When you copy the records, keep every word exact and leave the pictures out.
*** Data supplied ***
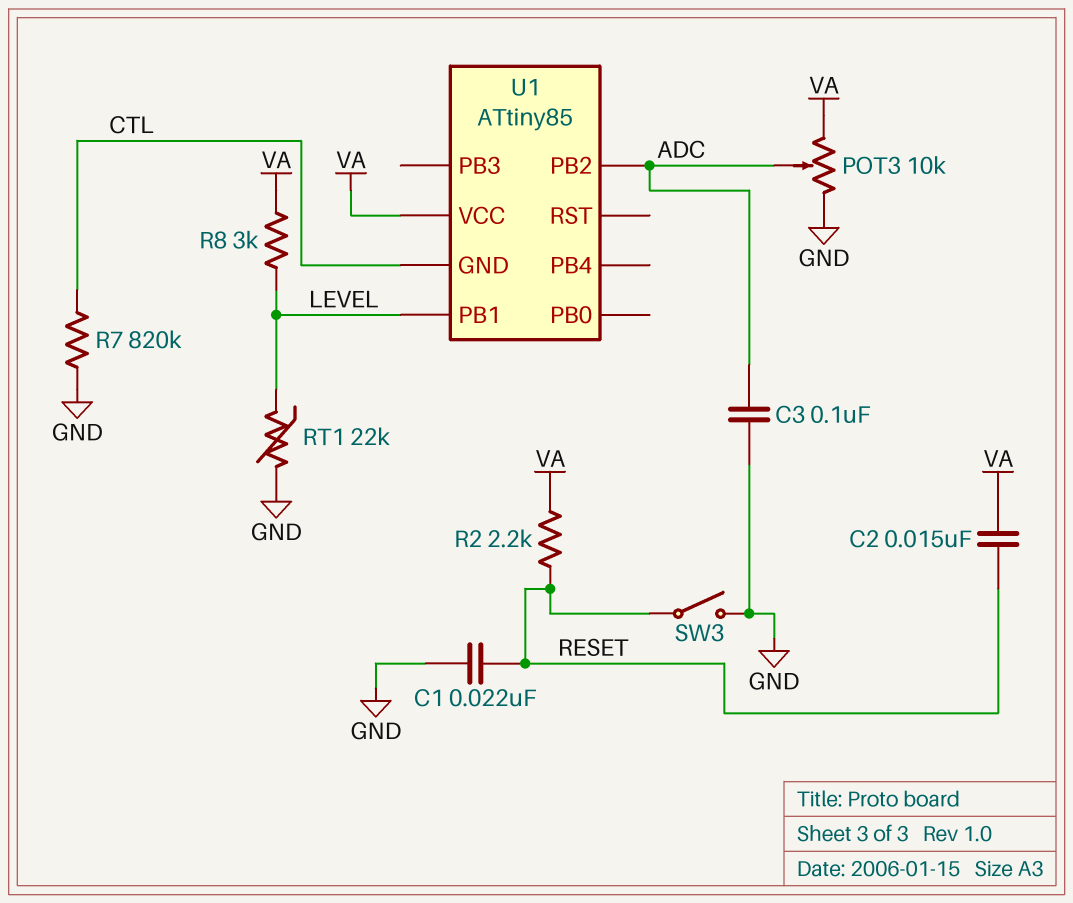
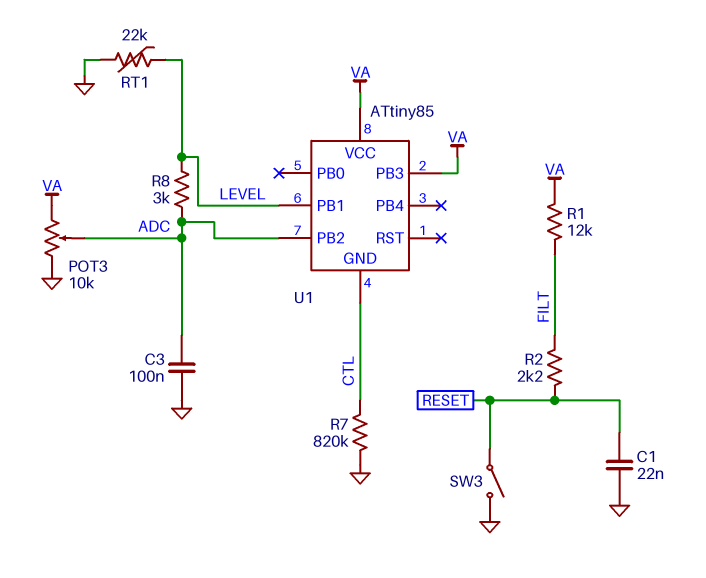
C2: 15nF (RESET, VA) -> none
R1: none -> 12k (FILT, VA)
R2: 2.2k (RESET, VA) -> 2.2k (FILT, RESET)
R8: 3k (LEVEL, VA) -> 3k (ADC, LEVEL)
U1 pin PB3: none -> VA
*** End of Data supplied ***
→ **Your response**
C2: 15nF (RESET, VA) -> none
R1: none -> 12k (FILT, VA)
R2: 2.2k (RESET, VA) -> 2.2k (FILT, RESET)
R8: 3k (LEVEL, VA) -> 3k (ADC, LEVEL)
U1 pin PB3: none -> VA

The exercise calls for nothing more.